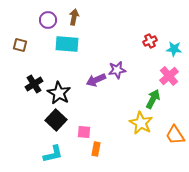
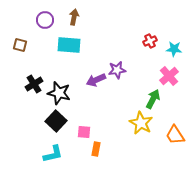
purple circle: moved 3 px left
cyan rectangle: moved 2 px right, 1 px down
black star: rotated 15 degrees counterclockwise
black square: moved 1 px down
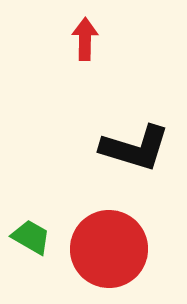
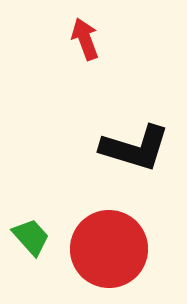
red arrow: rotated 21 degrees counterclockwise
green trapezoid: rotated 18 degrees clockwise
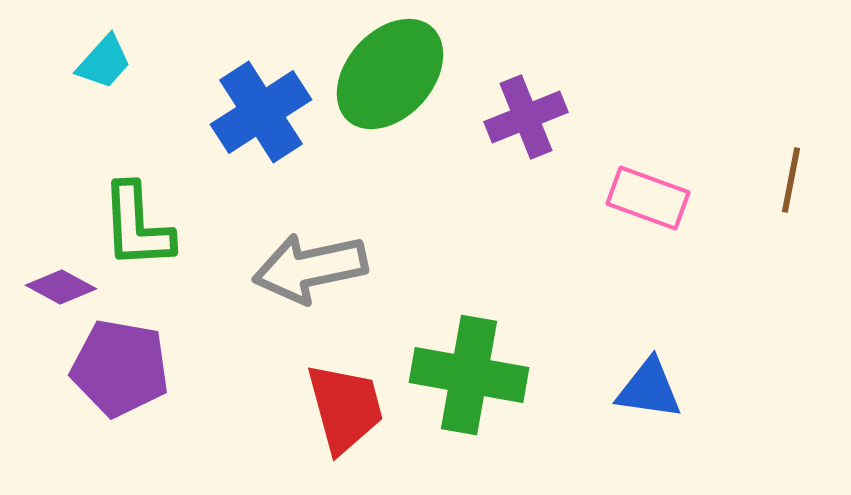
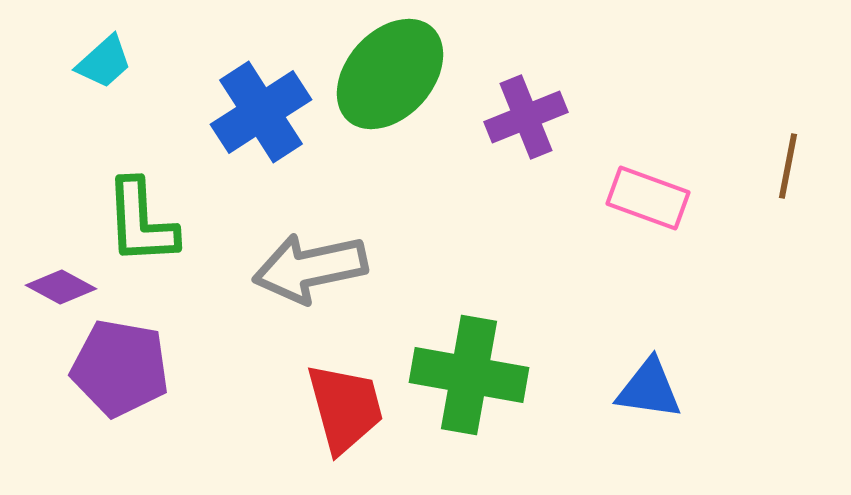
cyan trapezoid: rotated 6 degrees clockwise
brown line: moved 3 px left, 14 px up
green L-shape: moved 4 px right, 4 px up
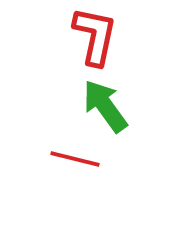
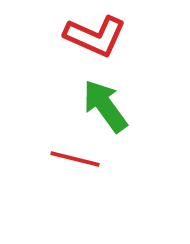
red L-shape: rotated 102 degrees clockwise
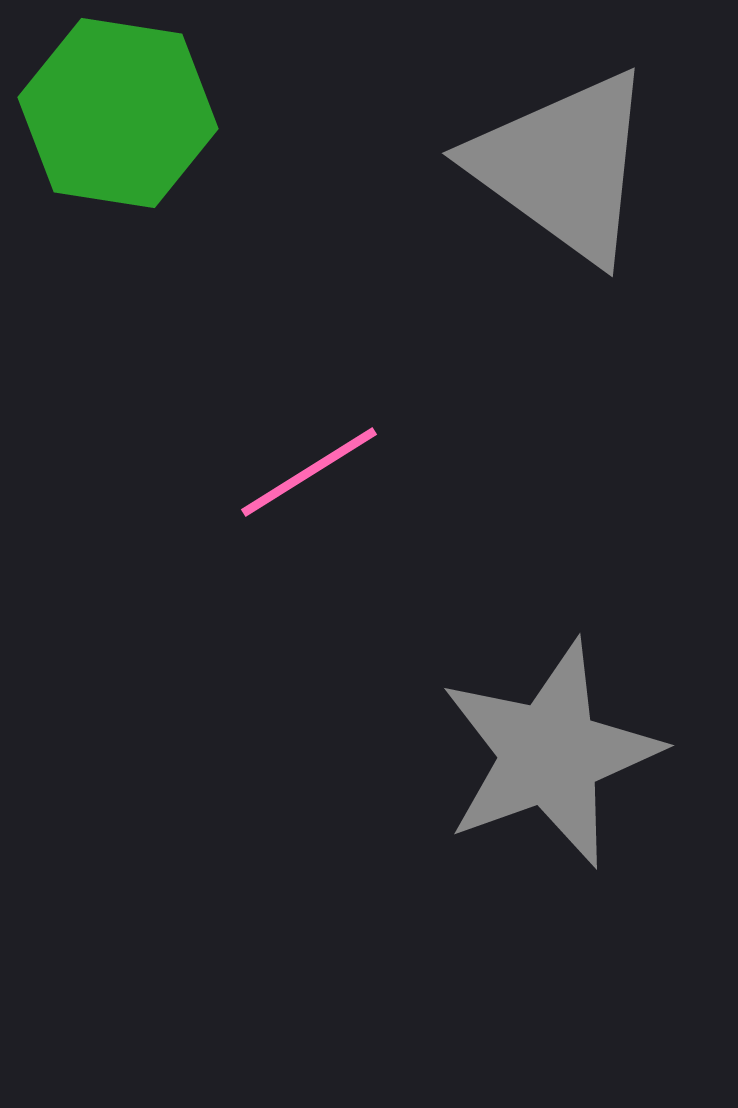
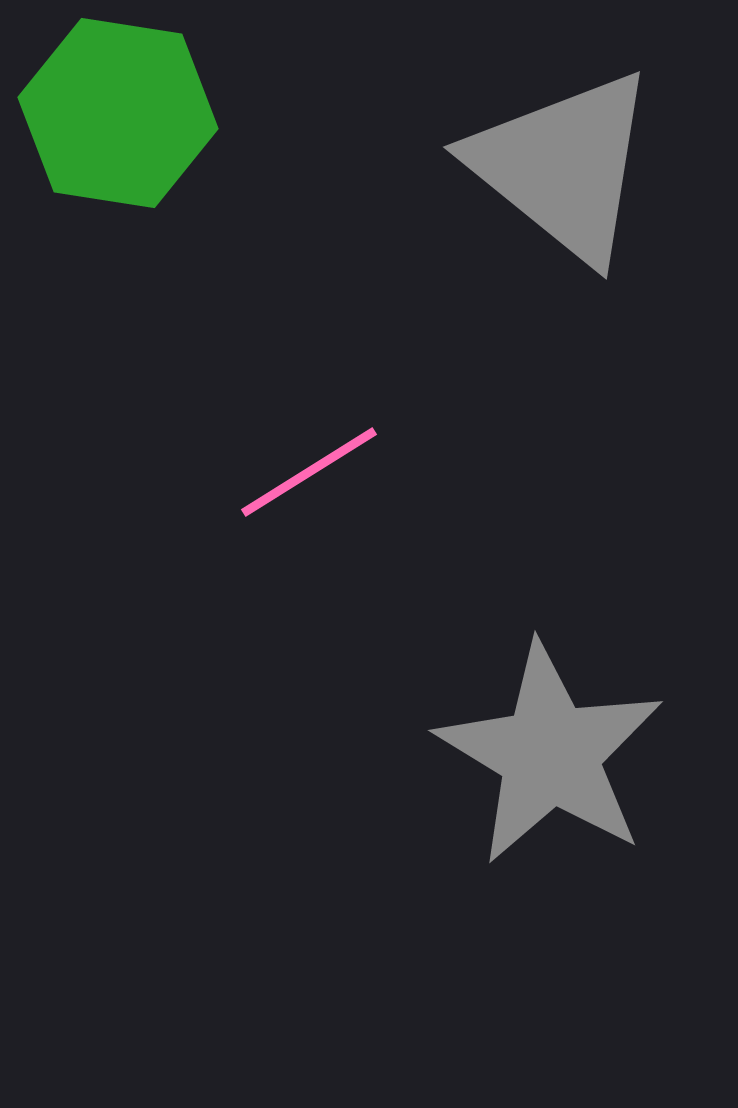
gray triangle: rotated 3 degrees clockwise
gray star: rotated 21 degrees counterclockwise
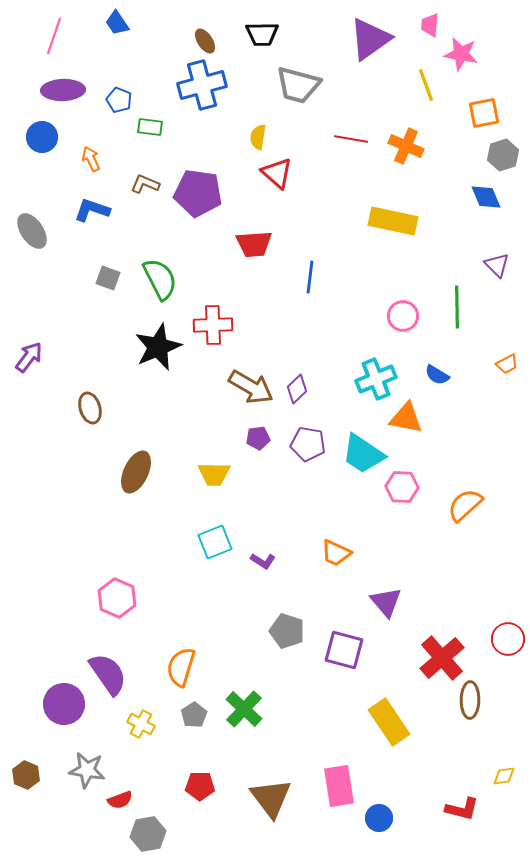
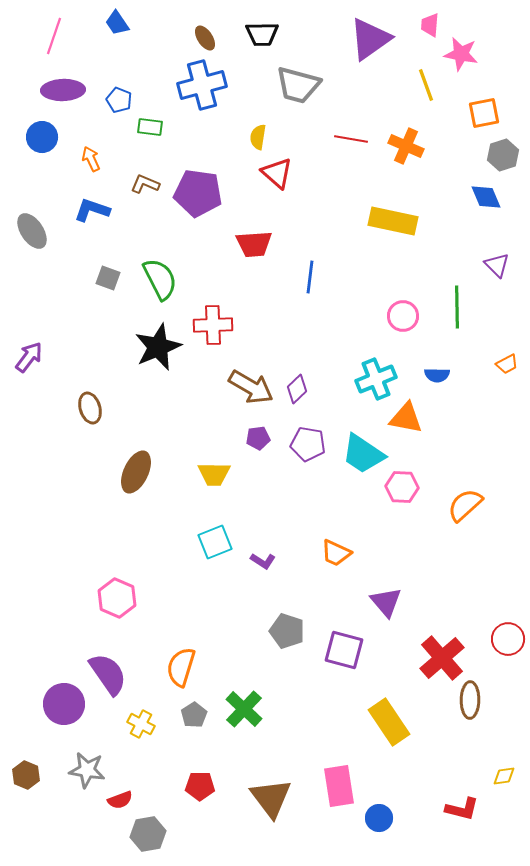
brown ellipse at (205, 41): moved 3 px up
blue semicircle at (437, 375): rotated 30 degrees counterclockwise
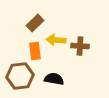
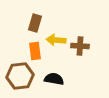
brown rectangle: rotated 30 degrees counterclockwise
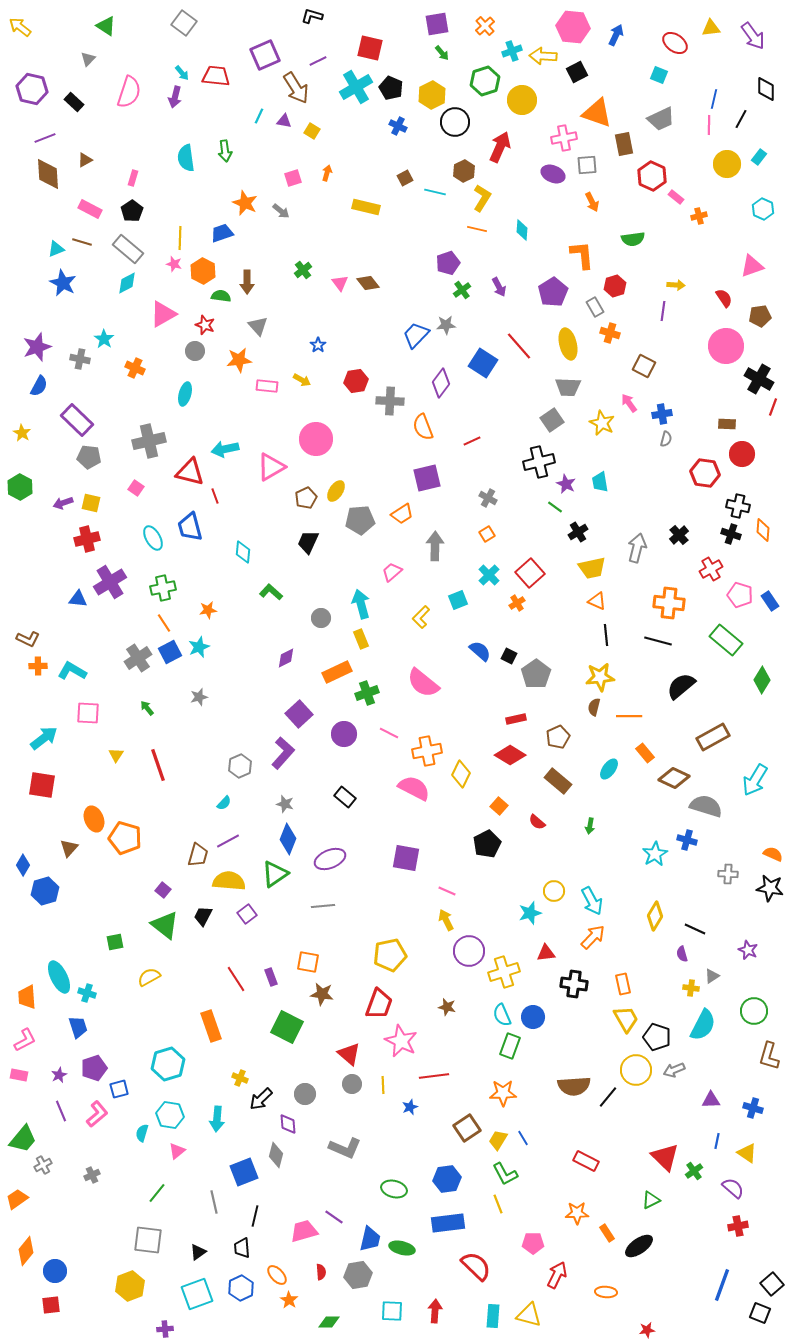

* Assignment *
If a line falls between the one containing "brown line: moved 3 px left, 14 px up" and the last line of the entries above, both included, reproduce it exactly; leave the pictures out.

* Your solution *
brown line: moved 3 px left, 14 px up
green L-shape: moved 4 px right, 4 px up
red L-shape: rotated 102 degrees clockwise
gray triangle: rotated 3 degrees clockwise
gray star: rotated 21 degrees counterclockwise
brown ellipse at (205, 41): moved 3 px up
blue semicircle at (437, 375): rotated 30 degrees counterclockwise
brown rectangle: rotated 30 degrees counterclockwise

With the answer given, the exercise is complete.